* Problem requirements
Only the stretch of the listing below that runs from the line with "green gift: 11 -> 6" through the line with "yellow phone: 1 -> 3" is to be printed, exactly and with both ends.

* Recorded data
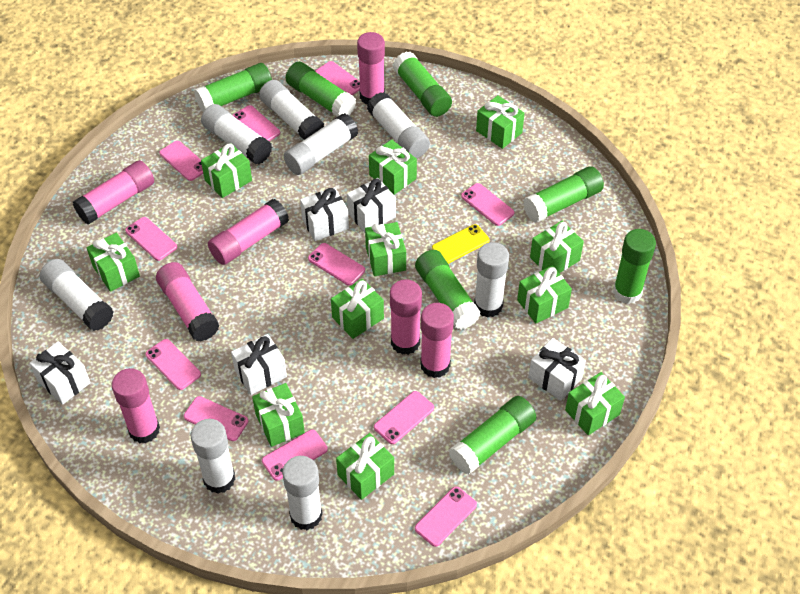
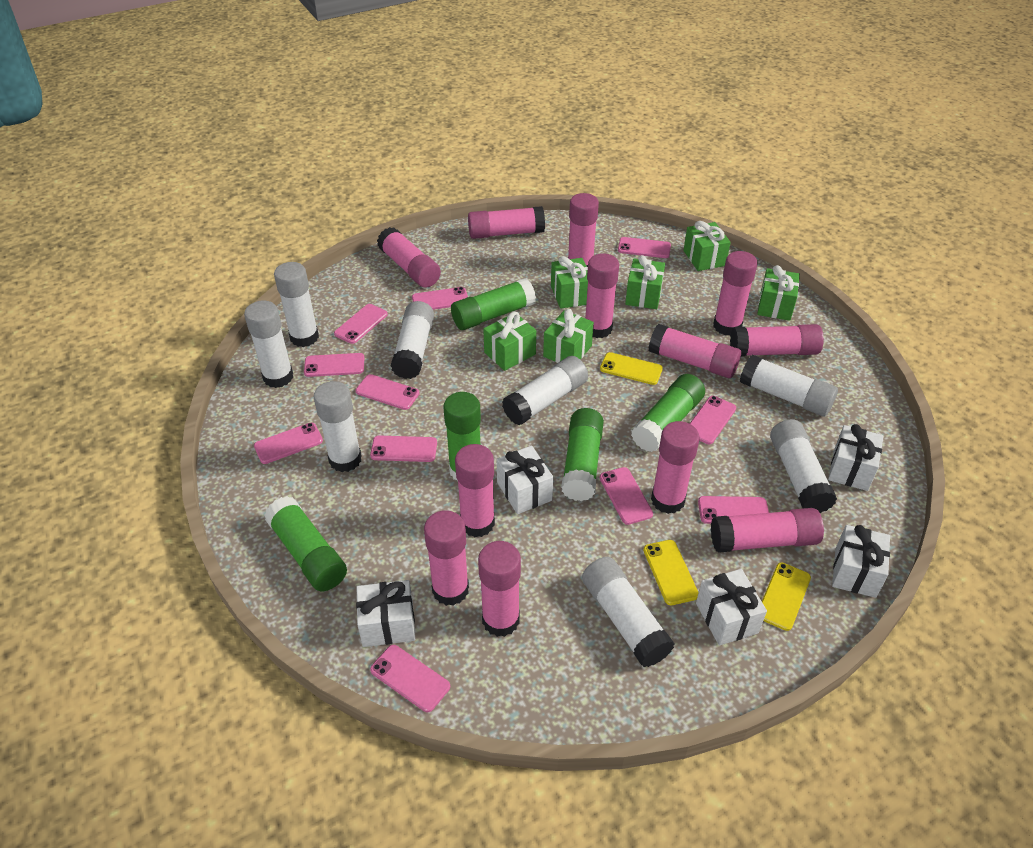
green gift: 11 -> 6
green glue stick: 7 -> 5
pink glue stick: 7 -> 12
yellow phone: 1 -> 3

...

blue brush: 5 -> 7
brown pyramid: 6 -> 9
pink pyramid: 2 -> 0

* Response to this task
green gift: 11 -> 6
green glue stick: 7 -> 5
pink glue stick: 7 -> 12
yellow phone: 1 -> 3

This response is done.